Task directions: Your task is to print each record exactly as it reads.

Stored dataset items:
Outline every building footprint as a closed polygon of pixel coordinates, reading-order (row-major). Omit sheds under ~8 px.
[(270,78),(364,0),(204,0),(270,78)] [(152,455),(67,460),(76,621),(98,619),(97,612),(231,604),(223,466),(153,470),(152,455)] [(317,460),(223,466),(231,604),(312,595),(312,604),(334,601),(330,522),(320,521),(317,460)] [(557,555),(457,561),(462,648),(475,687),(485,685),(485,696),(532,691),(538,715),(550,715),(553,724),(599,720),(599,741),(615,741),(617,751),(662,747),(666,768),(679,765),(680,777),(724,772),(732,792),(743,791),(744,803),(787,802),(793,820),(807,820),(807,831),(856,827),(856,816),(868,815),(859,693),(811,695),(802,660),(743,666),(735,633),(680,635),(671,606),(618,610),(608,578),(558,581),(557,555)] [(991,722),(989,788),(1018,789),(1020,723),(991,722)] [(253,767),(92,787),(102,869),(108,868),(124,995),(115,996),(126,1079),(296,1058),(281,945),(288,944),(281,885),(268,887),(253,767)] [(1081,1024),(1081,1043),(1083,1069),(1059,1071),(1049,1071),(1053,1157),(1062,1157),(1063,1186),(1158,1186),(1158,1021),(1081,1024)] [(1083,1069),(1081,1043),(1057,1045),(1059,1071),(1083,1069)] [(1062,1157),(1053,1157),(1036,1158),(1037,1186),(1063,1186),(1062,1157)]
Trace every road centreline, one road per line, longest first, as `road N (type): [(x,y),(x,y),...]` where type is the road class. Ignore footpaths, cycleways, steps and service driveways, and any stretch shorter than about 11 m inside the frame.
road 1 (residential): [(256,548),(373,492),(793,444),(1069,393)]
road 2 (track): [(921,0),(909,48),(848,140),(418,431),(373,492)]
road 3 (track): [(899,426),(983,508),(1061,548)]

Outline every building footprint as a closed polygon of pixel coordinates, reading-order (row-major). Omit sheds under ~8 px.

Reply:
Outline every building footprint as a closed polygon of pixel coordinates, reading-order (row-major). Omit sheds under ~8 px.
[(270,78),(364,0),(204,0),(270,78)] [(152,455),(67,460),(76,621),(98,619),(97,612),(231,604),(223,466),(153,470),(152,455)] [(317,460),(223,466),(231,604),(312,595),(312,604),(334,601),(330,522),(320,521),(317,460)] [(557,555),(457,561),(462,648),(475,687),(485,685),(485,696),(532,691),(538,715),(550,715),(553,724),(599,720),(599,741),(615,741),(617,751),(662,747),(666,768),(679,765),(680,777),(724,772),(732,792),(743,791),(744,803),(787,802),(793,820),(807,820),(807,831),(856,827),(856,816),(868,815),(859,693),(811,695),(802,660),(743,666),(735,633),(680,635),(671,606),(618,610),(608,578),(558,581),(557,555)] [(991,722),(989,788),(1018,789),(1020,723),(991,722)] [(253,767),(92,787),(102,869),(108,868),(124,995),(115,996),(126,1079),(296,1058),(281,945),(288,944),(281,885),(268,887),(253,767)] [(1081,1024),(1081,1043),(1083,1069),(1059,1071),(1049,1071),(1053,1157),(1062,1157),(1063,1186),(1158,1186),(1158,1021),(1081,1024)] [(1083,1069),(1081,1043),(1057,1045),(1059,1071),(1083,1069)] [(1062,1157),(1053,1157),(1036,1158),(1037,1186),(1063,1186),(1062,1157)]
Trace every road centreline, one road per line, longest first, as `road N (type): [(x,y),(x,y),...]` where type is the road class. Ignore footpaths, cycleways, steps and service driveways, and any stretch shorter than about 11 m inside the frame.
road 1 (residential): [(256,548),(373,492),(793,444),(1069,393)]
road 2 (track): [(921,0),(909,48),(848,140),(418,431),(373,492)]
road 3 (track): [(899,426),(983,508),(1061,548)]

Outline every building footprint as a closed polygon of pixel coordinates, reading-order (row-major). Omit sheds under ~8 px.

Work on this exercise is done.